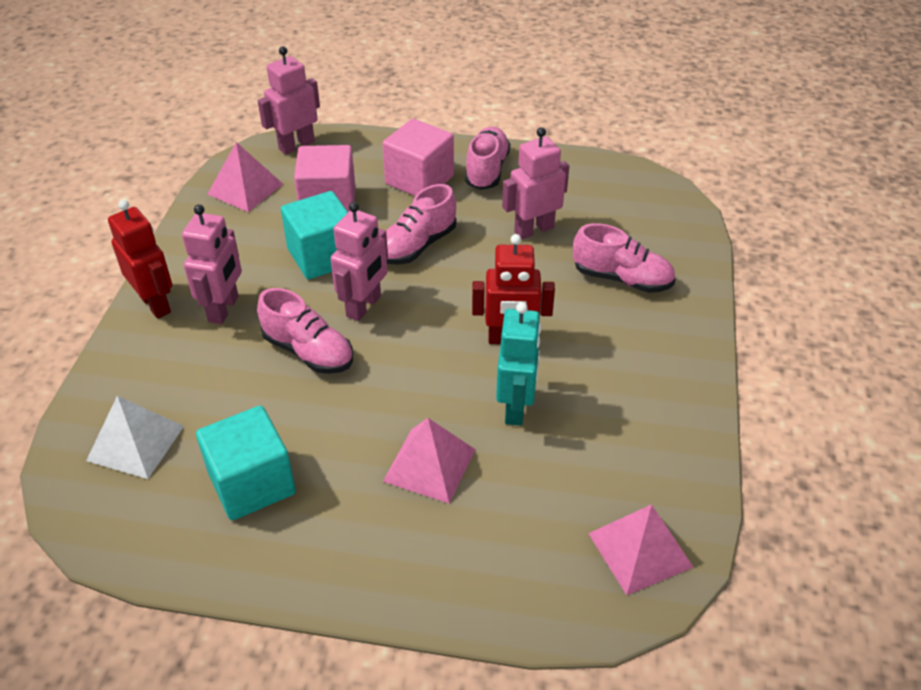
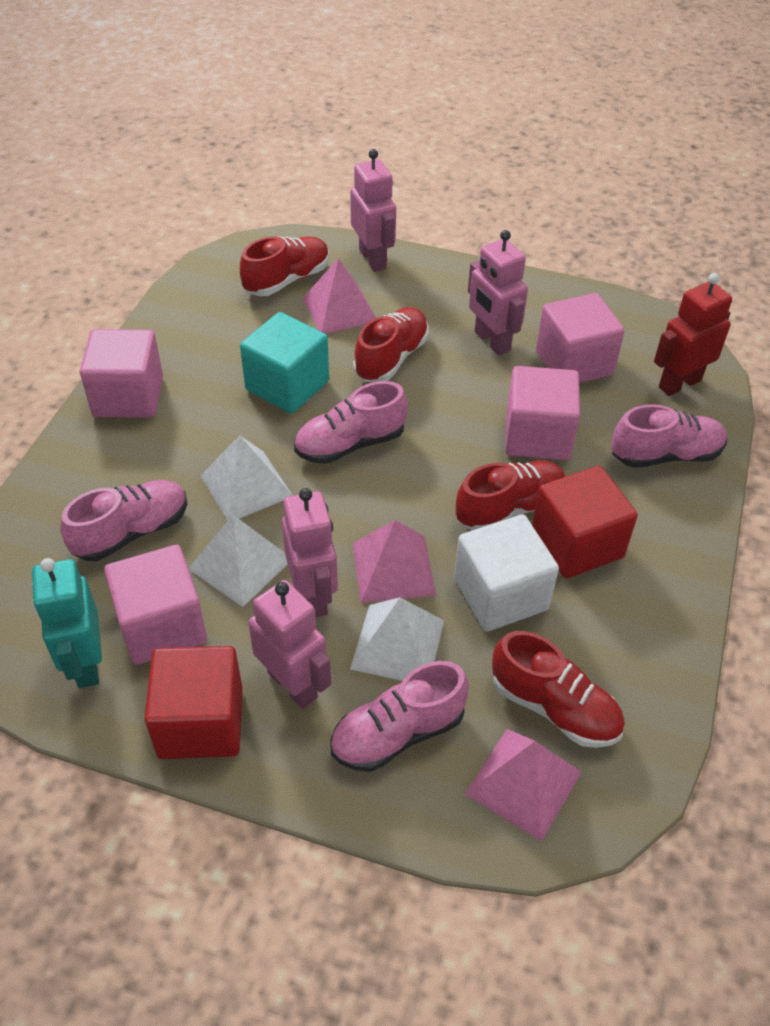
pink cube: 2 -> 4
red cube: 0 -> 2
red robot: 2 -> 1
red shoe: 0 -> 4
turquoise cube: 2 -> 1
white cube: 0 -> 1
white pyramid: 1 -> 3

----

### Description of the task
For this exercise, retype the data above exactly and skip every image.

### Response to the task
pink cube: 2 -> 4
red cube: 0 -> 2
red robot: 2 -> 1
red shoe: 0 -> 4
turquoise cube: 2 -> 1
white cube: 0 -> 1
white pyramid: 1 -> 3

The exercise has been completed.